Task prompt =
When the line with "IC5: XOR 74LS86" appears below, start repeating lines exactly, and keep going through the line with "R1: 4.7k (+9V, EN1) -> 43k (+9V, EN1)"; add nothing outside that span.

Task material =
== == ==

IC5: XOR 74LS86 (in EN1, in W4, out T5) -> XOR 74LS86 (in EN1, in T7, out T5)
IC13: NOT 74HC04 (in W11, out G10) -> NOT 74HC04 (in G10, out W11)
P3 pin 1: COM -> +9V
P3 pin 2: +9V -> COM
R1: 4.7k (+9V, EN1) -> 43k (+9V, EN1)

== == ==

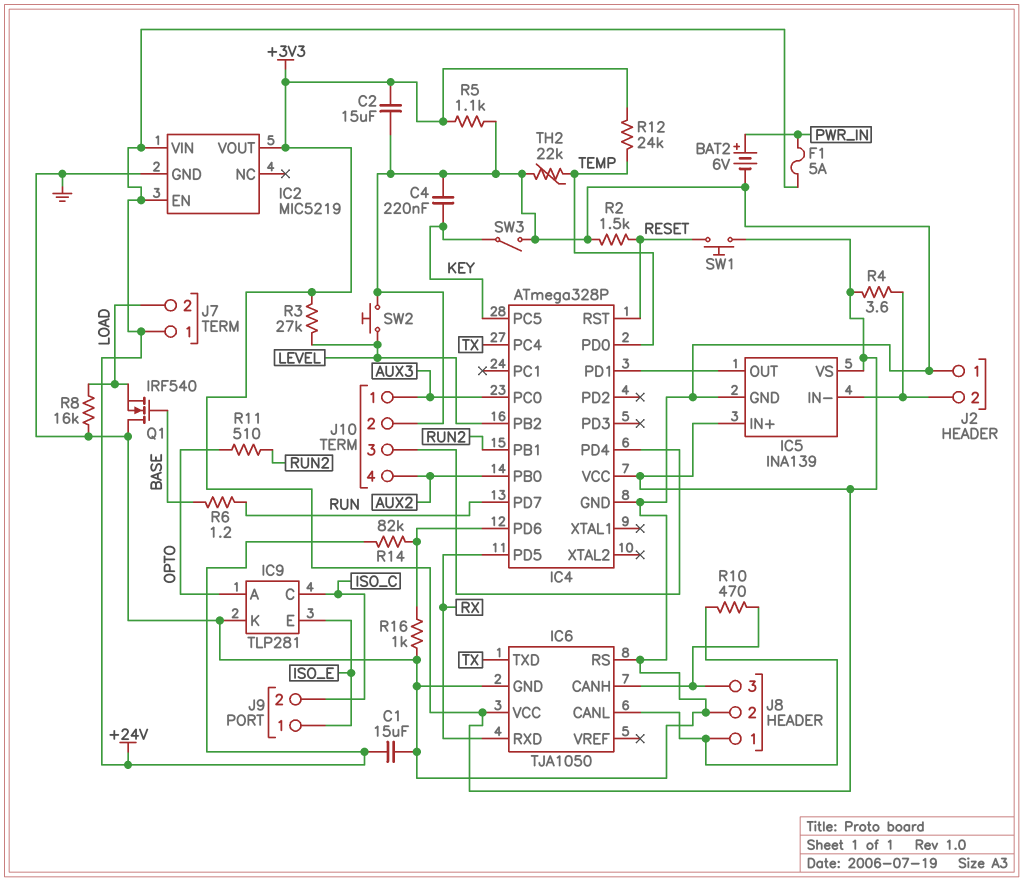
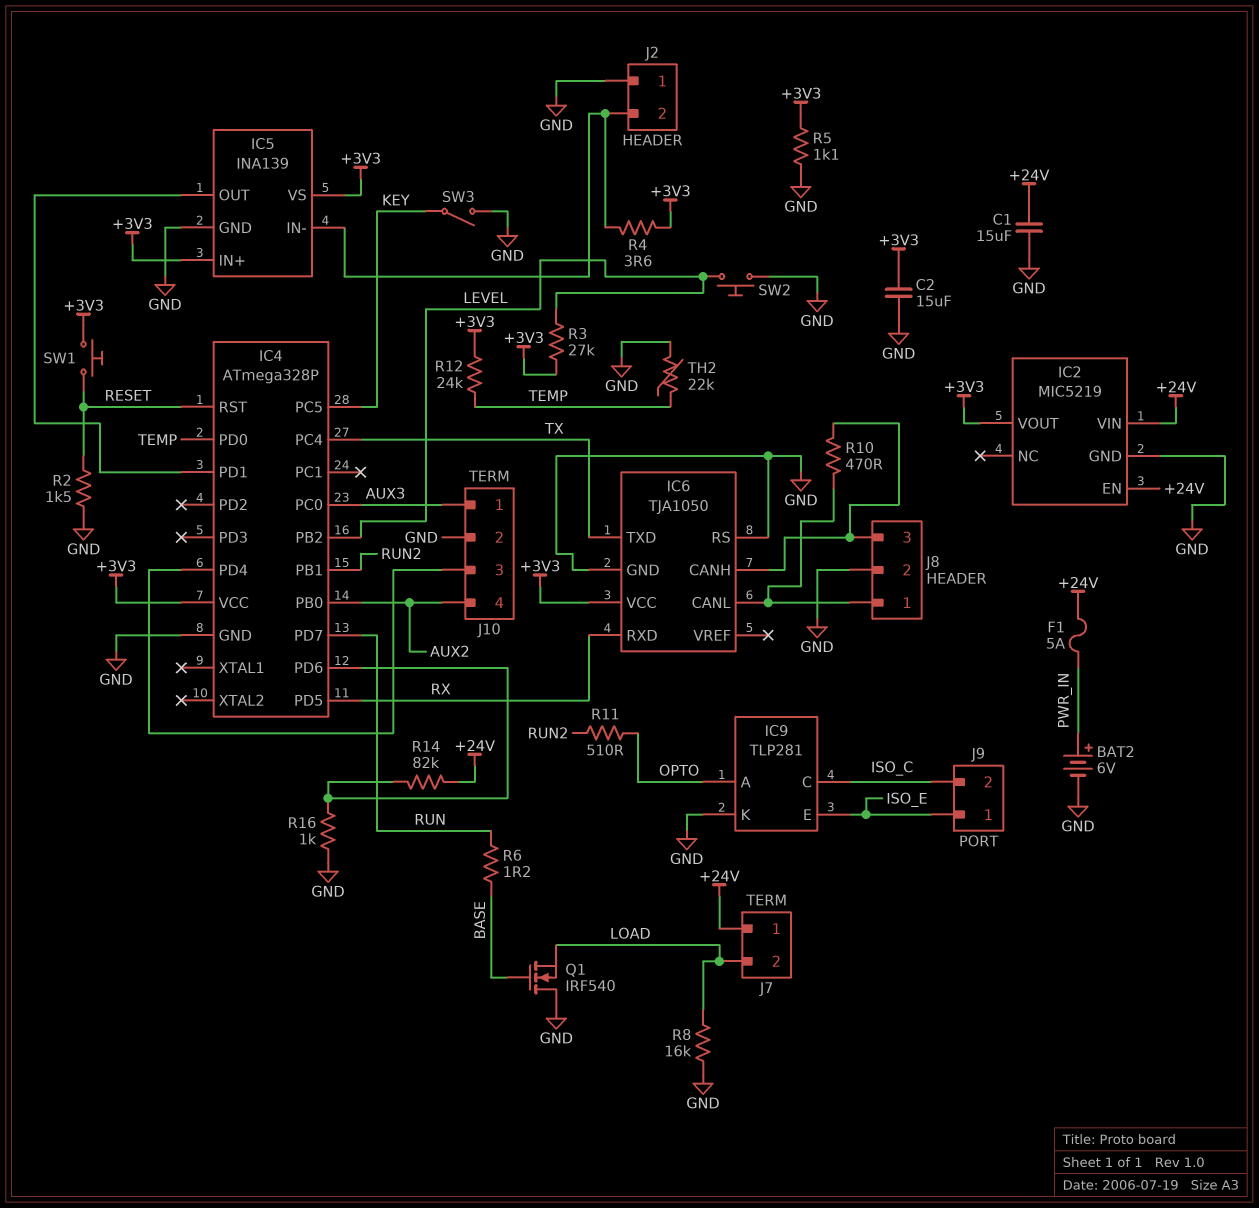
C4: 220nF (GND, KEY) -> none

== == ==

Answer for this exercise =
IC5: XOR 74LS86 (in EN1, in W4, out T5) -> XOR 74LS86 (in EN1, in T7, out T5)
IC13: NOT 74HC04 (in W11, out G10) -> NOT 74HC04 (in G10, out W11)
P3 pin 1: COM -> +9V
P3 pin 2: +9V -> COM
R1: 4.7k (+9V, EN1) -> 43k (+9V, EN1)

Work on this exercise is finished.